Copy all lines below containing "orange".

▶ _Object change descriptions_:
━━━━━━━━━━
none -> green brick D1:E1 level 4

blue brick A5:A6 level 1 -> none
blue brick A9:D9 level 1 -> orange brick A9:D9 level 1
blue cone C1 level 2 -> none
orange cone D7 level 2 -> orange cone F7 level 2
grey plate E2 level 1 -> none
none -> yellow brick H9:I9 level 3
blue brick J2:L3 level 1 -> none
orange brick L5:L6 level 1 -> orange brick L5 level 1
━━━━━━━━━━
▶ _The completed task_:
blue brick A9:D9 level 1 -> orange brick A9:D9 level 1
orange cone D7 level 2 -> orange cone F7 level 2
orange brick L5:L6 level 1 -> orange brick L5 level 1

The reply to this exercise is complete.